◆ EXERCISE BRIEF ◆
Using the data beneath this instruction, retype only the lines from the one that contains "DIGITS pin DIO: GP6 -> GP17" down to the one that contains "PIXELS3 pin DIN: TX -> none", both included, exactly as they appear.

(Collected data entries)
★ ★ ★ ★ ★ ★ ★

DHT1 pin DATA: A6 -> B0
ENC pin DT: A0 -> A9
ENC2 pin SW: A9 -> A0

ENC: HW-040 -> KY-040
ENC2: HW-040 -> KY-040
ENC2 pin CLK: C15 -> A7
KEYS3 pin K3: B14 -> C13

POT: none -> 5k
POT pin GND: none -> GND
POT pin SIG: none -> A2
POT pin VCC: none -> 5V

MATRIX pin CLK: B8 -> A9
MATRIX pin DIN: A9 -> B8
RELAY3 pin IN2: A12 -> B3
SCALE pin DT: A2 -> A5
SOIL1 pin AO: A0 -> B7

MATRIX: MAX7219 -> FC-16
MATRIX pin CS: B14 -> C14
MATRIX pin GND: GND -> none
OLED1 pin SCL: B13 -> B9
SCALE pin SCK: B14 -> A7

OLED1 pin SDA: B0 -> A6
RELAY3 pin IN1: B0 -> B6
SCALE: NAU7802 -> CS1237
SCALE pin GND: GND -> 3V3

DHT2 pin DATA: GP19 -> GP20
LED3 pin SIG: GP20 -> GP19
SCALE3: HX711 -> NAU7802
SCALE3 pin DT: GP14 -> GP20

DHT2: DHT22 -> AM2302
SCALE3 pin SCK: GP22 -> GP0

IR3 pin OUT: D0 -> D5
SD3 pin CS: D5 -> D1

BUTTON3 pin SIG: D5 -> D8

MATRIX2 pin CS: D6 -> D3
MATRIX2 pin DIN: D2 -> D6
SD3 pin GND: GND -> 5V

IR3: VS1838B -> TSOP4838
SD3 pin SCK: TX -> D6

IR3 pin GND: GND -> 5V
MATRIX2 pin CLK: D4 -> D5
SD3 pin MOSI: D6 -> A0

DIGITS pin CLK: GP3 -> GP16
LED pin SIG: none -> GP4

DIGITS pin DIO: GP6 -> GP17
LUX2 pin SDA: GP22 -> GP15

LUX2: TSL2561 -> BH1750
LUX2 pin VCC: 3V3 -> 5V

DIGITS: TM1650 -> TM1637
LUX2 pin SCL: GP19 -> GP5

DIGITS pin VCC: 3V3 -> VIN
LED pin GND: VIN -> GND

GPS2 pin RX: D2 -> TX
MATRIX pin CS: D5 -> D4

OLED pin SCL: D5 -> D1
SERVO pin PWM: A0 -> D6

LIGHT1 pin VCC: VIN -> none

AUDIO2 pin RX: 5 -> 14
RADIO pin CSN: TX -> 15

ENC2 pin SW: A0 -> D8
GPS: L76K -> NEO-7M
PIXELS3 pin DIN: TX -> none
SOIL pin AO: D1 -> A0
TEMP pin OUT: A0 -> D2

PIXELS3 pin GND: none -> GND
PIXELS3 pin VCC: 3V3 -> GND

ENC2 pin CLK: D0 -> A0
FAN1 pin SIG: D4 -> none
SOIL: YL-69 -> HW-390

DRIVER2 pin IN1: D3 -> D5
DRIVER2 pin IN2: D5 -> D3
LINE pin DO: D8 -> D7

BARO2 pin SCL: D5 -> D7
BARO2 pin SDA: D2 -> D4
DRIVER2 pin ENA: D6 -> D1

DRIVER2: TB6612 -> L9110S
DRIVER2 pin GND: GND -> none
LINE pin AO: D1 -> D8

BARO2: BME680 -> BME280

★ ★ ★ ★ ★ ★ ★

◆ ANSWER AREA ◆
DIGITS pin DIO: GP6 -> GP17
LUX2 pin SDA: GP22 -> GP15

LUX2: TSL2561 -> BH1750
LUX2 pin VCC: 3V3 -> 5V

DIGITS: TM1650 -> TM1637
LUX2 pin SCL: GP19 -> GP5

DIGITS pin VCC: 3V3 -> VIN
LED pin GND: VIN -> GND

GPS2 pin RX: D2 -> TX
MATRIX pin CS: D5 -> D4

OLED pin SCL: D5 -> D1
SERVO pin PWM: A0 -> D6

LIGHT1 pin VCC: VIN -> none

AUDIO2 pin RX: 5 -> 14
RADIO pin CSN: TX -> 15

ENC2 pin SW: A0 -> D8
GPS: L76K -> NEO-7M
PIXELS3 pin DIN: TX -> none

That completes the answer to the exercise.